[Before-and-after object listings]
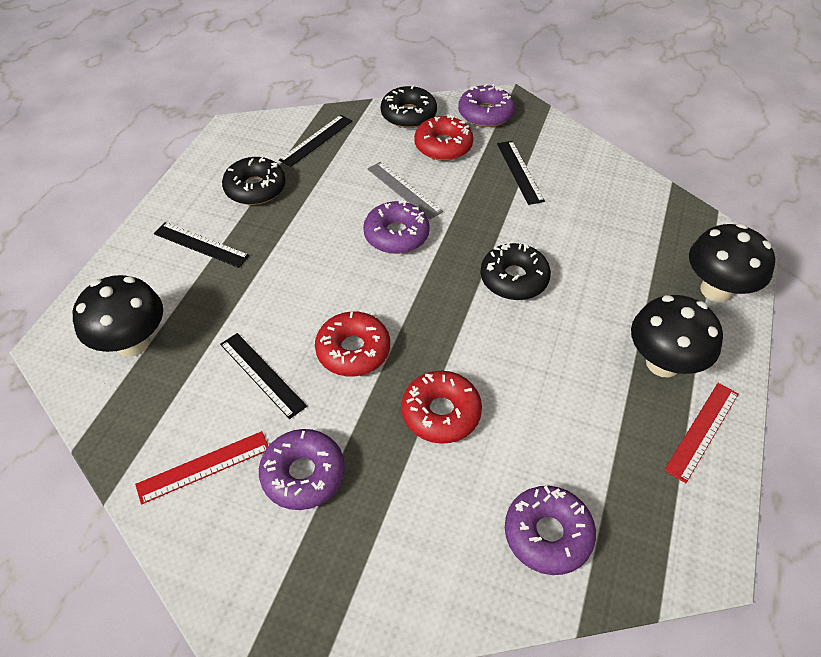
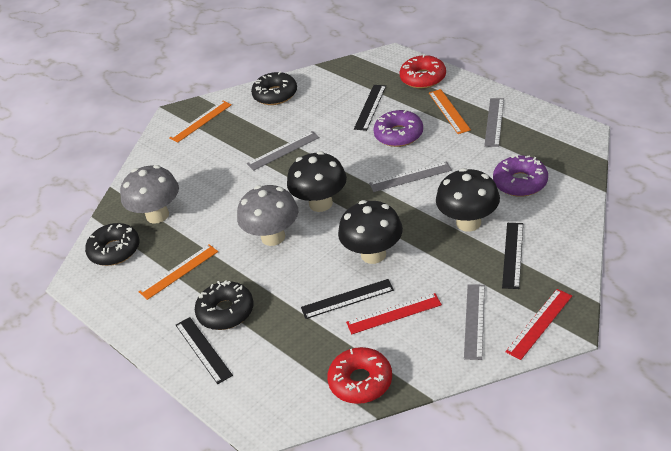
grey mushroom: 0 -> 2
grey ruler: 1 -> 4
orange ruler: 0 -> 3
purple donut: 4 -> 2
red donut: 3 -> 2

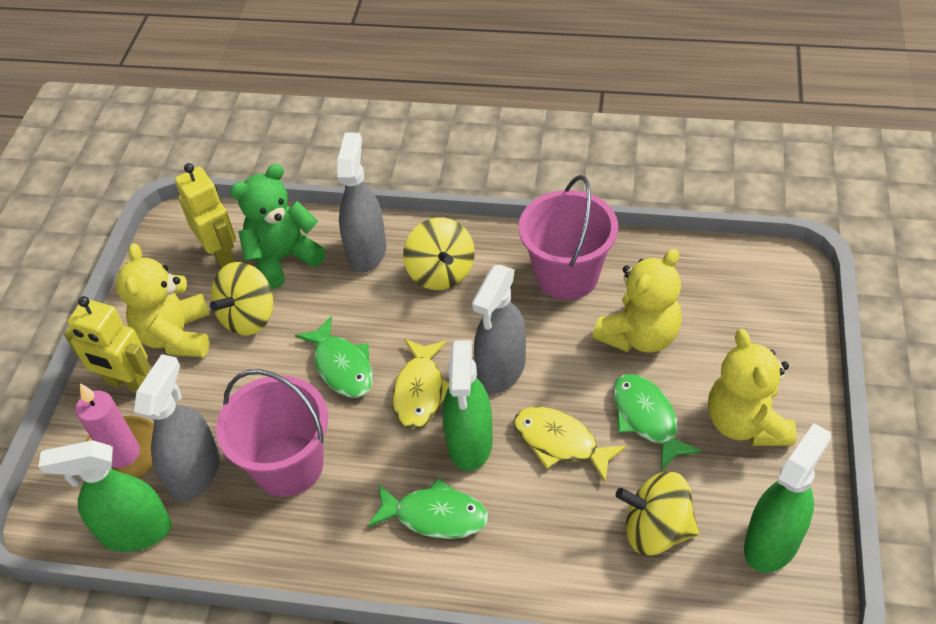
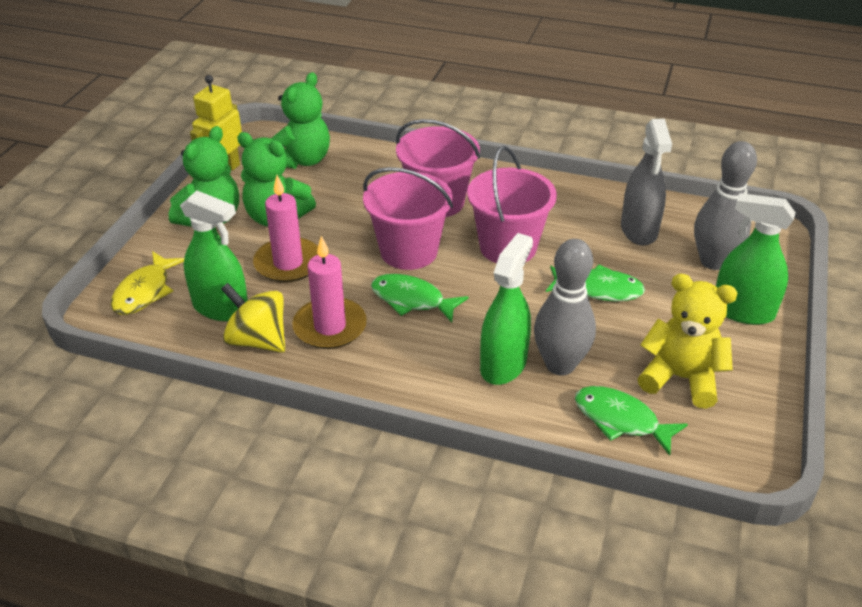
green teddy bear: 1 -> 3
grey bowling pin: 0 -> 2
grey spray bottle: 3 -> 1
pink bucket: 2 -> 3
pink candle: 1 -> 2
yellow fish: 2 -> 1
yellow robot: 2 -> 1
yellow spinning top: 3 -> 1
yellow teddy bear: 3 -> 1

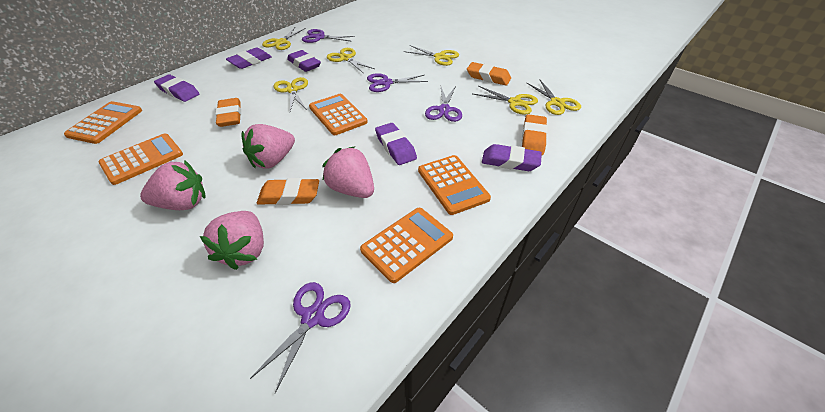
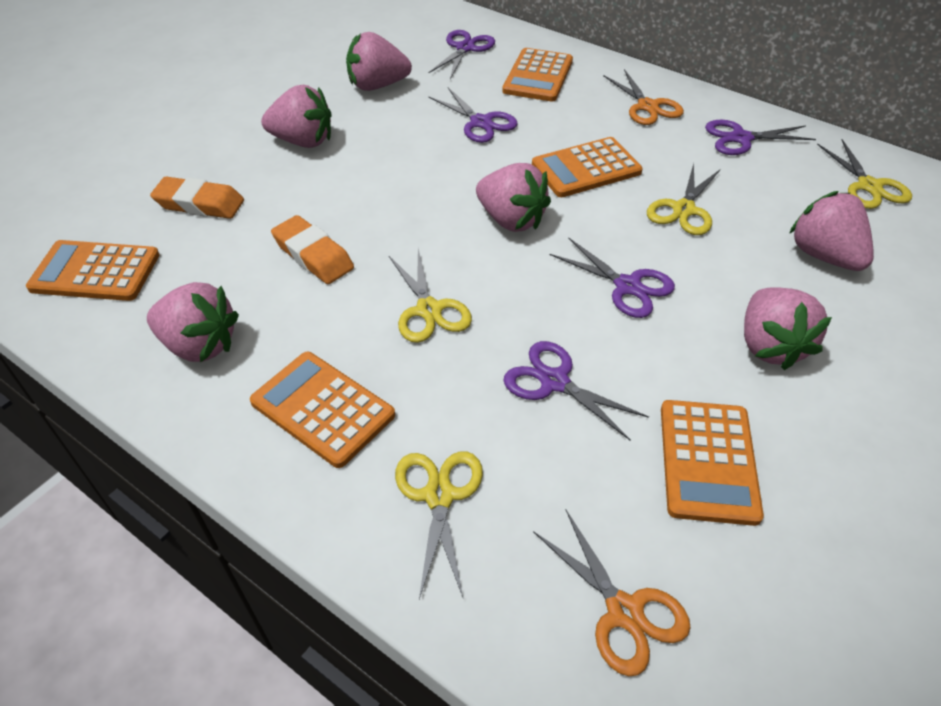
orange eraser: 4 -> 2
orange scissors: 0 -> 2
pink strawberry: 4 -> 6
purple eraser: 5 -> 0
purple scissors: 4 -> 5
yellow scissors: 6 -> 4

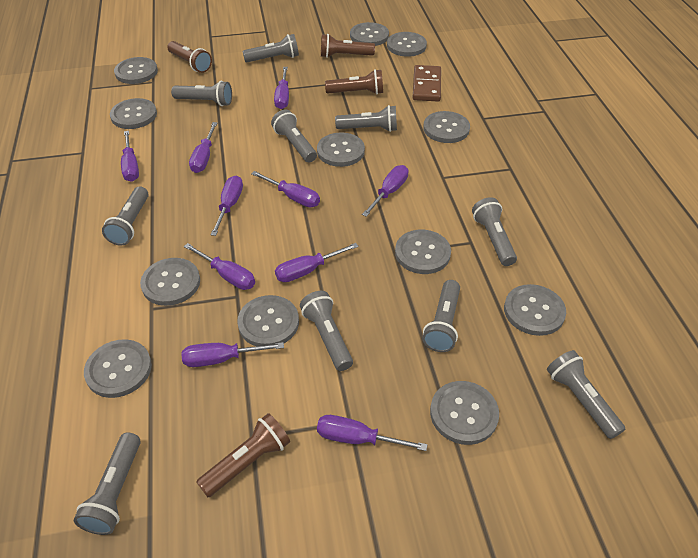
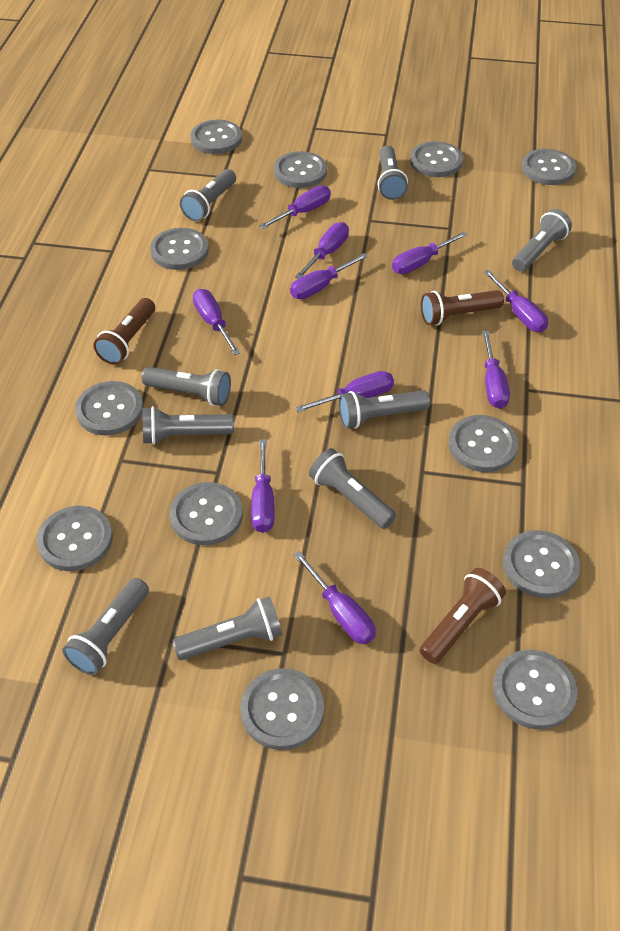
brown domino: 1 -> 0
brown flashlight: 4 -> 3
grey flashlight: 10 -> 9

## [Problem statement]
Exactly the lines from the one holding "orange scissors: 0 -> 2" through the last line of the entries, both included, are to be duplicated; leave the pictures out.

## [Completed exercise]
orange scissors: 0 -> 2
pink strawberry: 4 -> 6
purple eraser: 5 -> 0
purple scissors: 4 -> 5
yellow scissors: 6 -> 4

brown domino: 1 -> 0
brown flashlight: 4 -> 3
grey flashlight: 10 -> 9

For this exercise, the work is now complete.